### Exercise directions:
Output only the lines of the entries that follow, starting at the one with "orange triangle: (899, 1281)" and running down to the one with "yellow ellipse: (856, 1937)", both included and unchanged.

Stored dataset items:
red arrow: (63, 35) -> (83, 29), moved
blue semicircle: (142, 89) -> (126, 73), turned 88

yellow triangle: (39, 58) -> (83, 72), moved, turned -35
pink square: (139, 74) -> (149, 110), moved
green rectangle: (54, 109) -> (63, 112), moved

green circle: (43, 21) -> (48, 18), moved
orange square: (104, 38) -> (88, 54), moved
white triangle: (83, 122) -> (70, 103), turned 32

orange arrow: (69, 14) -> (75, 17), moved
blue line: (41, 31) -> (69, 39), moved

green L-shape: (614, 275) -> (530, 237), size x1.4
--
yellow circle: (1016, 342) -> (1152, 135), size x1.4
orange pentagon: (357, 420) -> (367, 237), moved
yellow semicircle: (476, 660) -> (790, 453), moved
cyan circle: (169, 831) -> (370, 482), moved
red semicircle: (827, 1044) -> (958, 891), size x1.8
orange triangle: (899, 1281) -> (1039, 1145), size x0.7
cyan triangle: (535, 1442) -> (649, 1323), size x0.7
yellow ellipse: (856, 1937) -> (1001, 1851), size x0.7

### Output below:
orange triangle: (899, 1281) -> (1039, 1145), size x0.7
cyan triangle: (535, 1442) -> (649, 1323), size x0.7
yellow ellipse: (856, 1937) -> (1001, 1851), size x0.7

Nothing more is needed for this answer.